What is needed =>
Below is a listing; write it out exactly and drop any images from it.

Source data =>
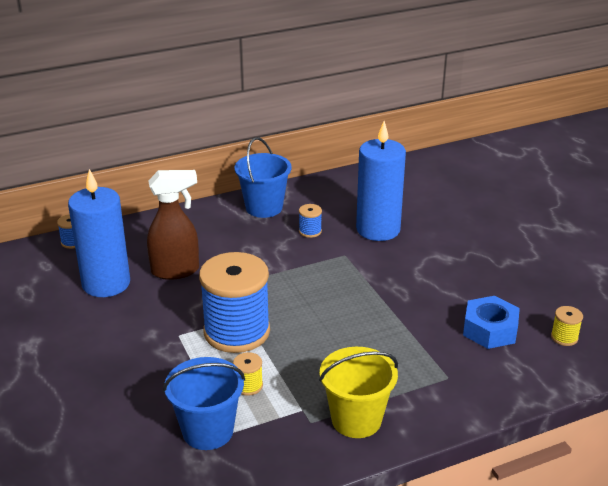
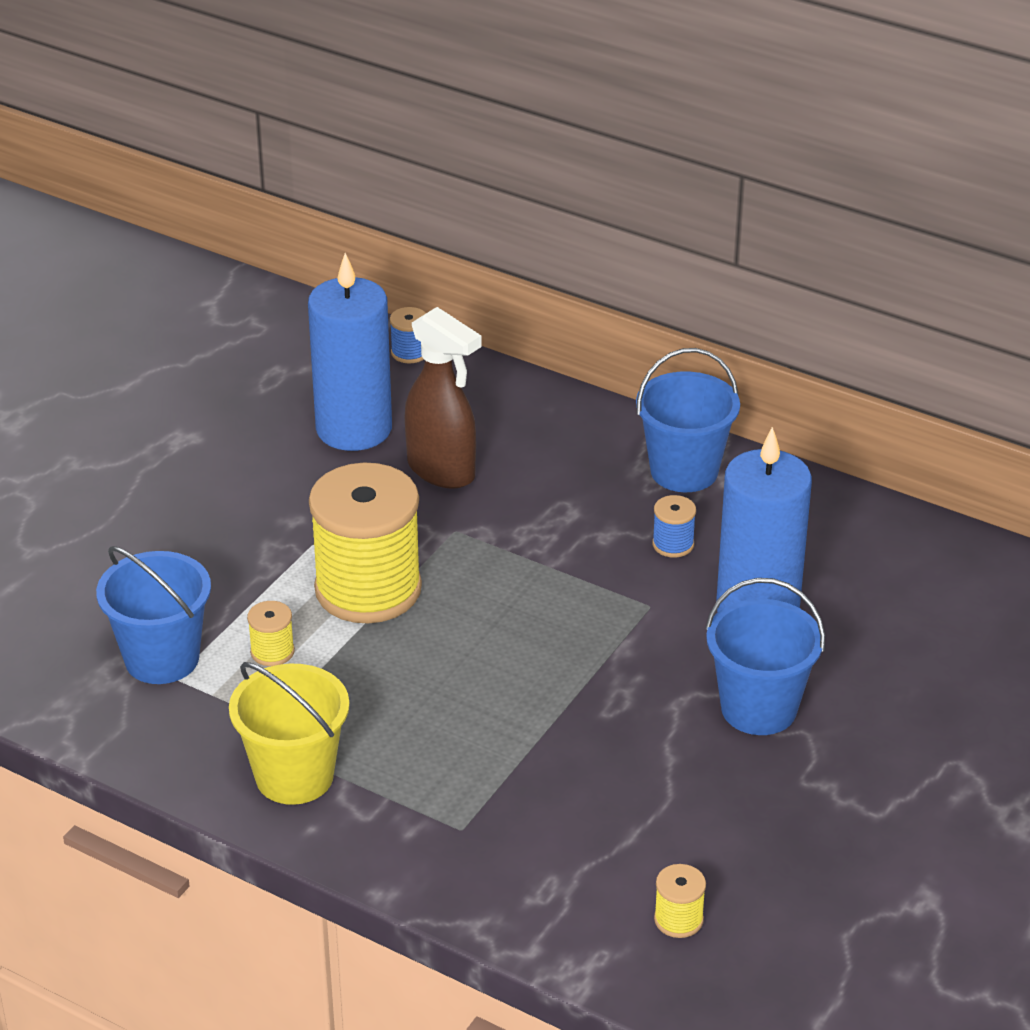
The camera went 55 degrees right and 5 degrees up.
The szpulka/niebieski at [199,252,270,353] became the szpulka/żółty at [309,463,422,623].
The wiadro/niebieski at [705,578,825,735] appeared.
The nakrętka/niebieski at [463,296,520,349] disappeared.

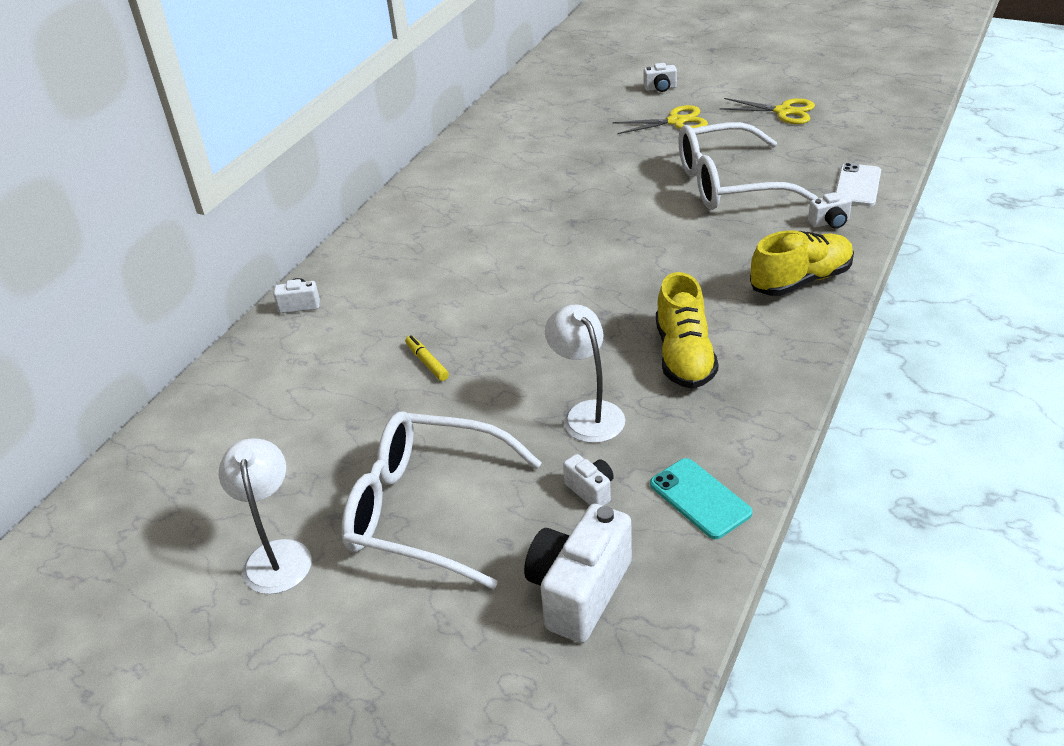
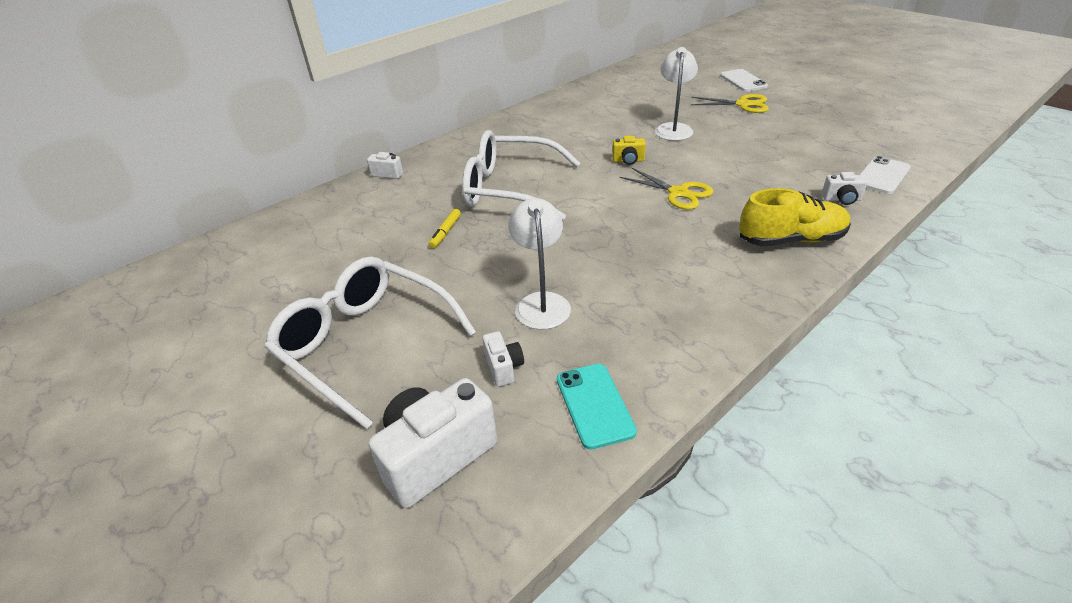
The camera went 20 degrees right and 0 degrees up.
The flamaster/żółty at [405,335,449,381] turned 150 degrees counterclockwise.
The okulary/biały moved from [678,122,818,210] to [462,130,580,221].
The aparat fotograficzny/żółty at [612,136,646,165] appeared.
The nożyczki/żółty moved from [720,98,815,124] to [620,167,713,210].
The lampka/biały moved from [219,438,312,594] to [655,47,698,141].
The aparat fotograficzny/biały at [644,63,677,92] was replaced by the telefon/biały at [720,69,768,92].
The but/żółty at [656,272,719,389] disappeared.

Your response =>
The camera went 55 degrees right and 5 degrees up.
The szpulka/niebieski at [199,252,270,353] became the szpulka/żółty at [309,463,422,623].
The wiadro/niebieski at [705,578,825,735] appeared.
The nakrętka/niebieski at [463,296,520,349] disappeared.

The camera went 20 degrees right and 0 degrees up.
The flamaster/żółty at [405,335,449,381] turned 150 degrees counterclockwise.
The okulary/biały moved from [678,122,818,210] to [462,130,580,221].
The aparat fotograficzny/żółty at [612,136,646,165] appeared.
The nożyczki/żółty moved from [720,98,815,124] to [620,167,713,210].
The lampka/biały moved from [219,438,312,594] to [655,47,698,141].
The aparat fotograficzny/biały at [644,63,677,92] was replaced by the telefon/biały at [720,69,768,92].
The but/żółty at [656,272,719,389] disappeared.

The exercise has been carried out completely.